Problem statement: Nothing but the lines from the one containing "grey cutting board: 9 -> 11" through the end of the entries below should appear in your answer, transcribed exactly; please drop the pictures.

Exercise material:

════

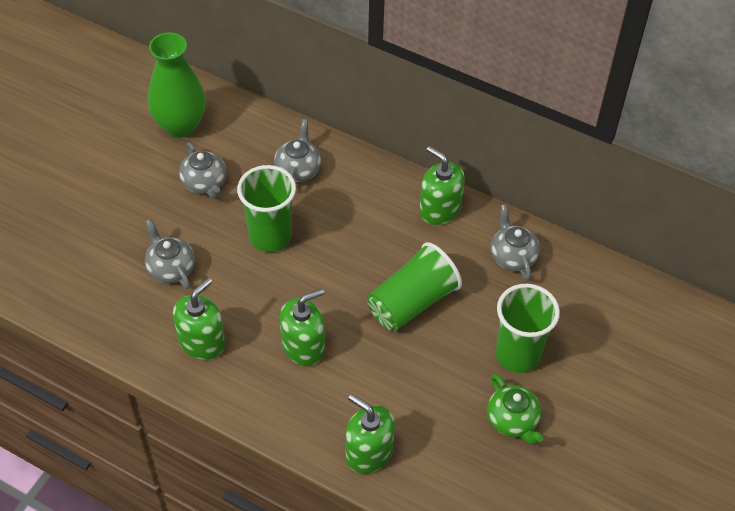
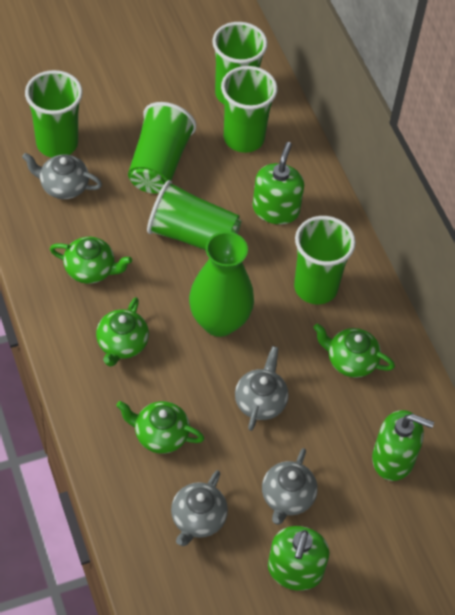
green cup: 3 -> 6
green soap dispenser: 4 -> 3
green teapot: 1 -> 4

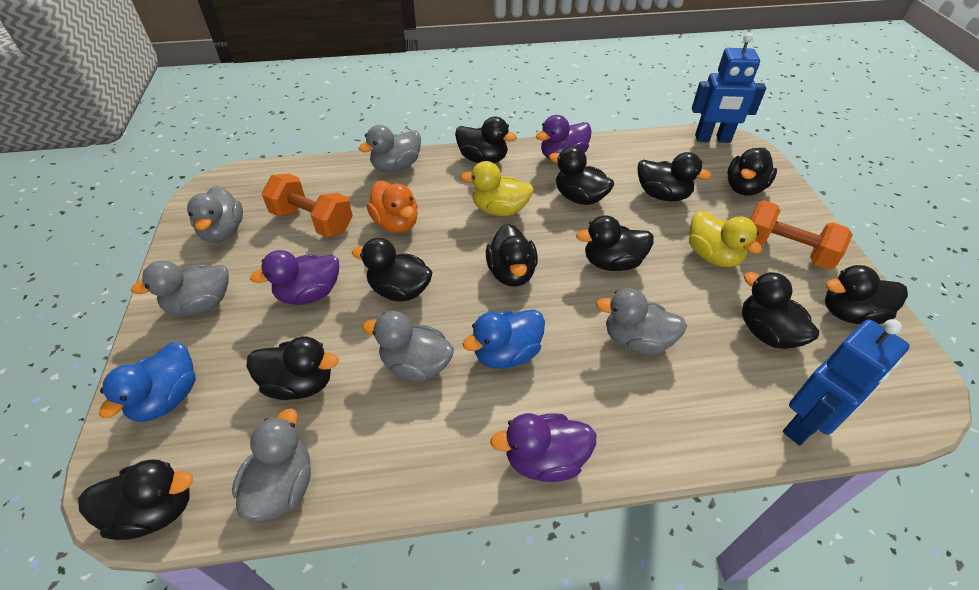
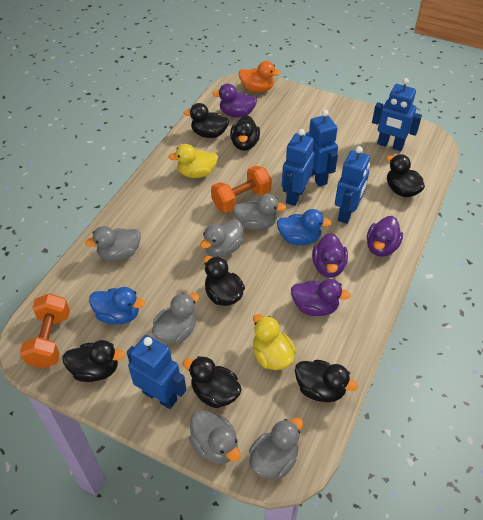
black duck: 11 -> 7
blue robot: 2 -> 5
purple duck: 3 -> 4

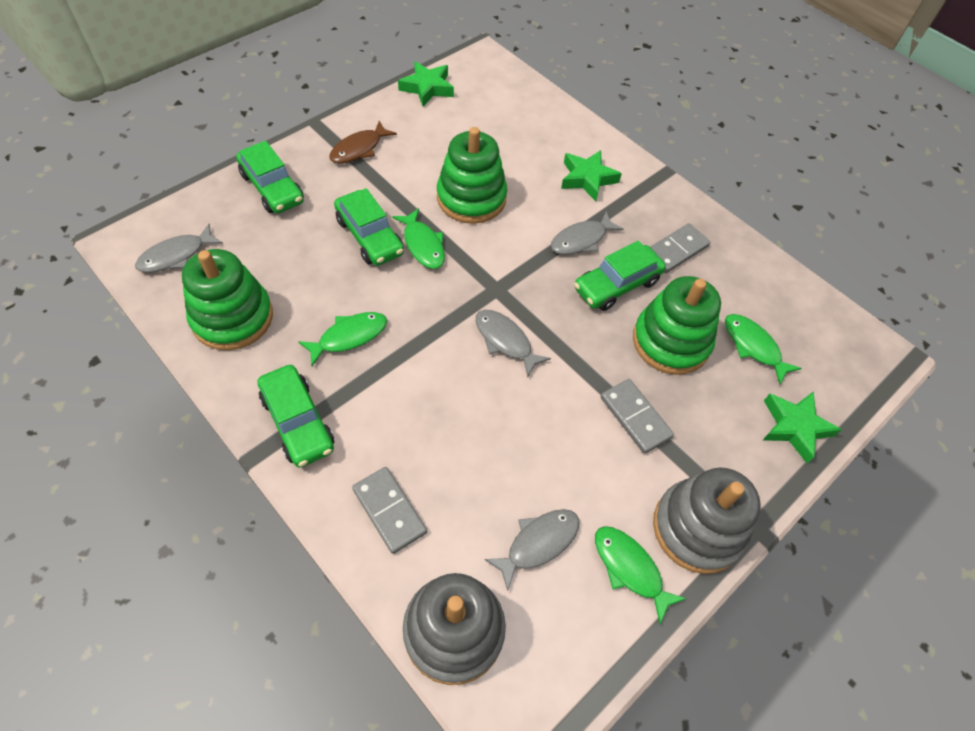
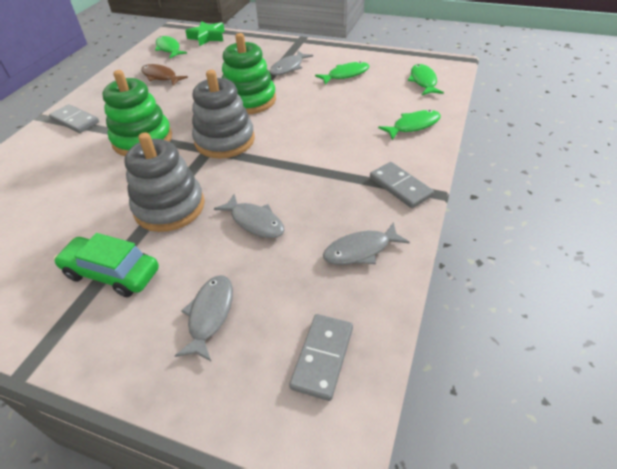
green car: 4 -> 1
green stacking toy: 3 -> 2
green star: 3 -> 1

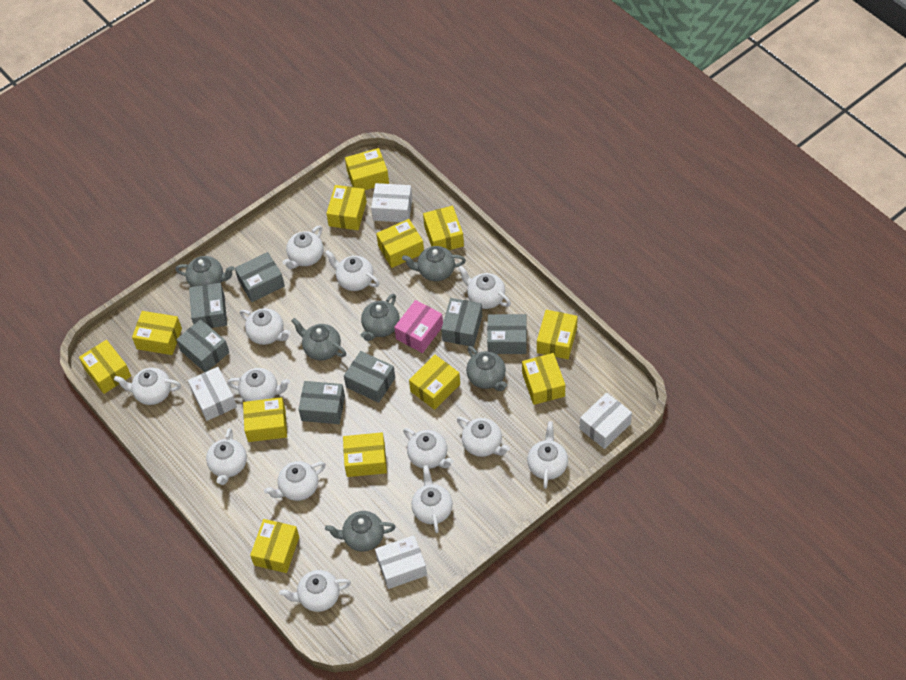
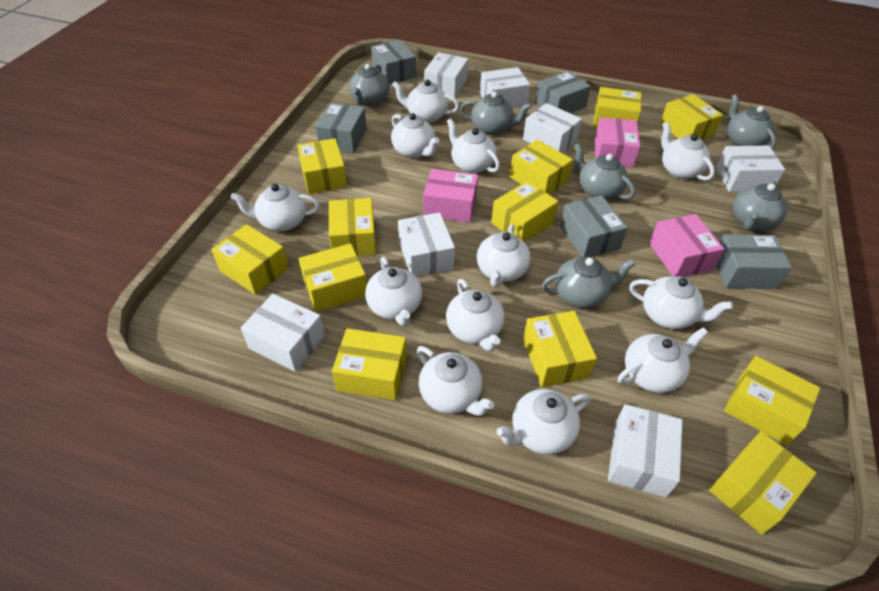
grey box: 7 -> 5
pink box: 1 -> 3
white box: 4 -> 7
white teapot: 13 -> 12

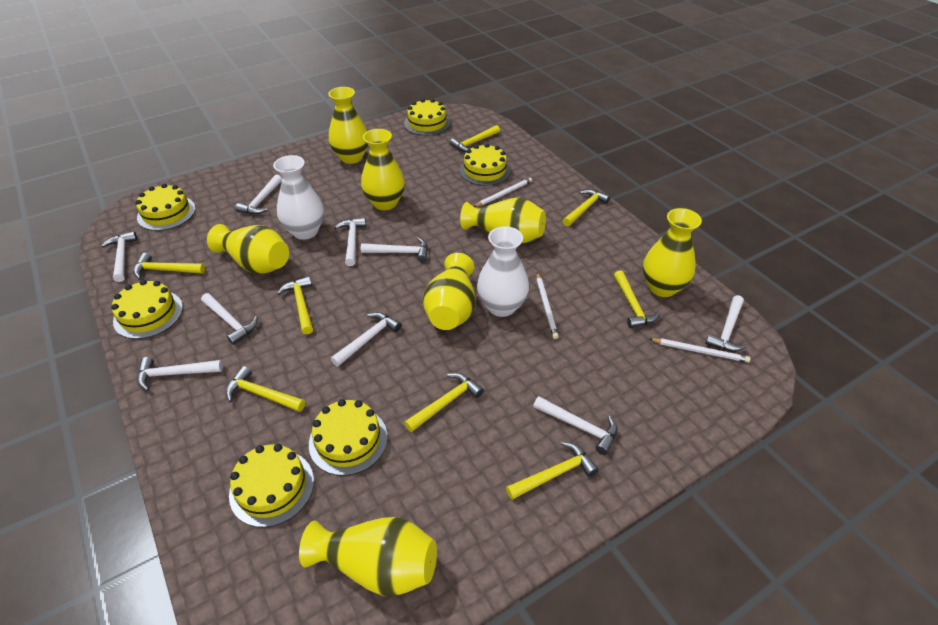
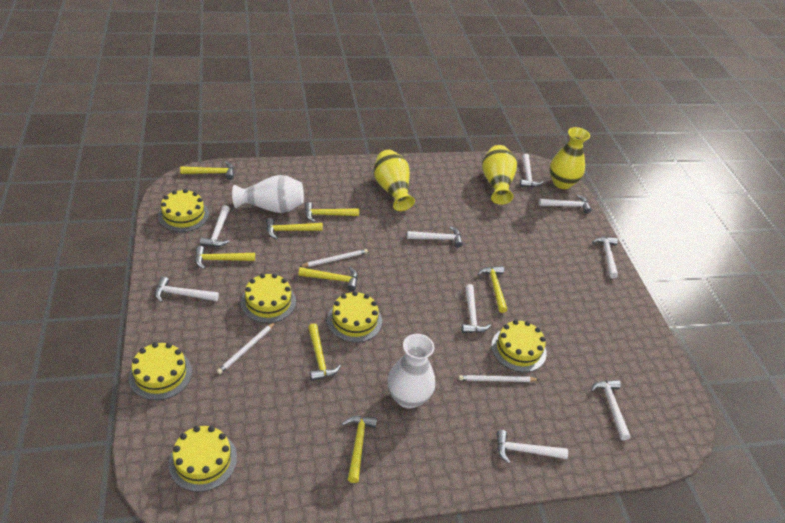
yellow vase: 7 -> 3

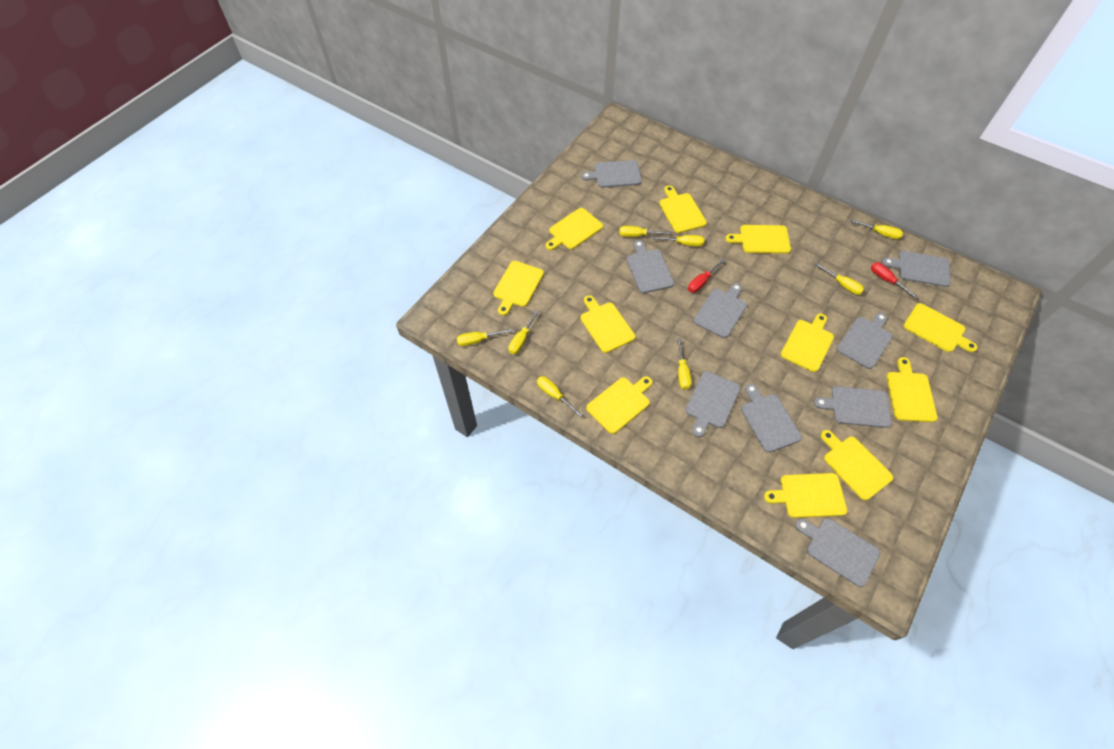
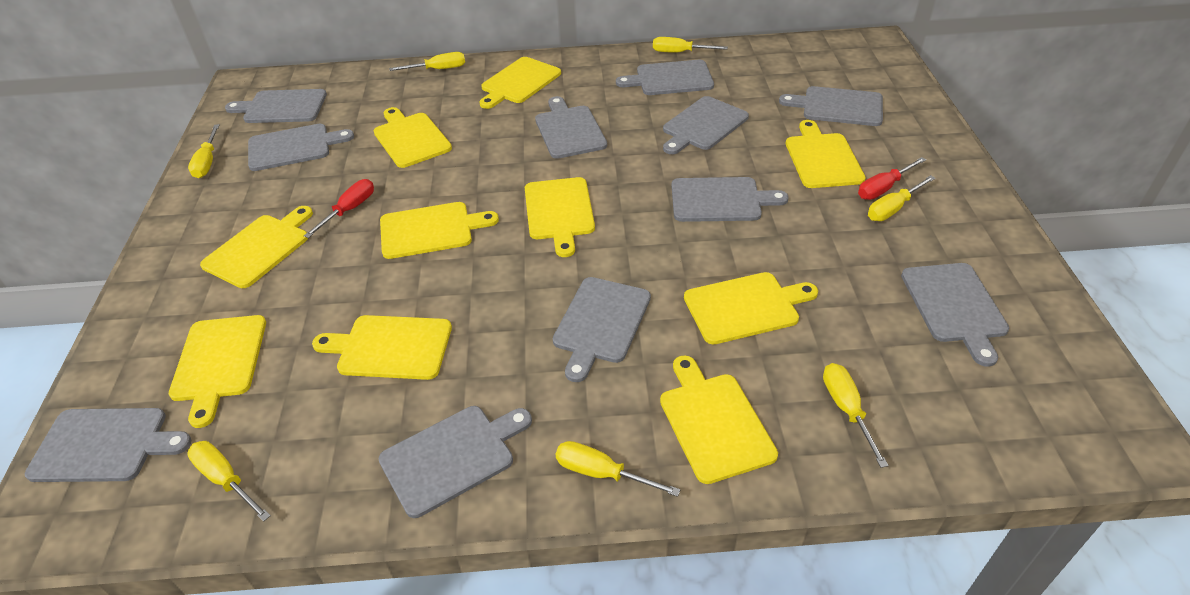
grey cutting board: 9 -> 11
yellow cutting board: 11 -> 10
yellow screwdriver: 8 -> 7

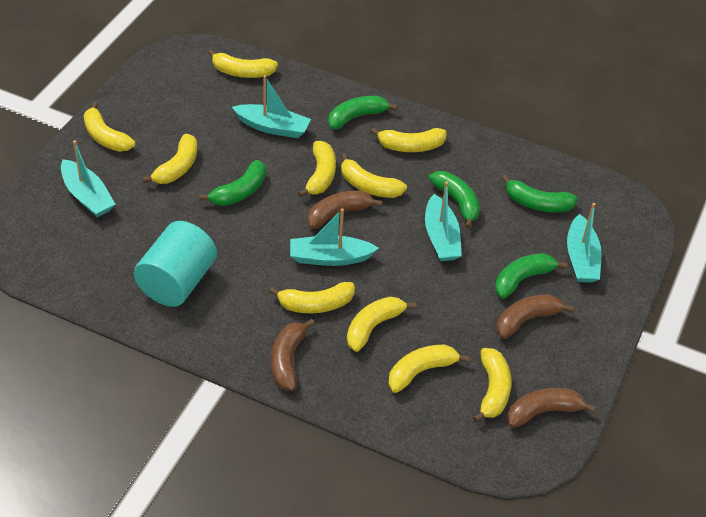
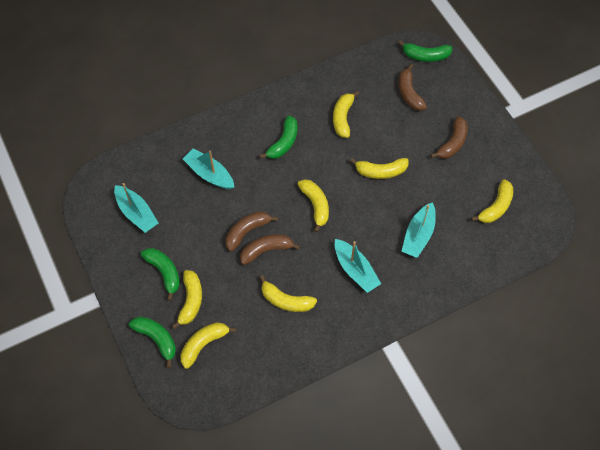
green banana: 5 -> 4
turquoise boat: 5 -> 4
turquoise cylinder: 1 -> 0
yellow banana: 10 -> 7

════

Answer for the task:
grey cutting board: 9 -> 11
yellow cutting board: 11 -> 10
yellow screwdriver: 8 -> 7

green banana: 5 -> 4
turquoise boat: 5 -> 4
turquoise cylinder: 1 -> 0
yellow banana: 10 -> 7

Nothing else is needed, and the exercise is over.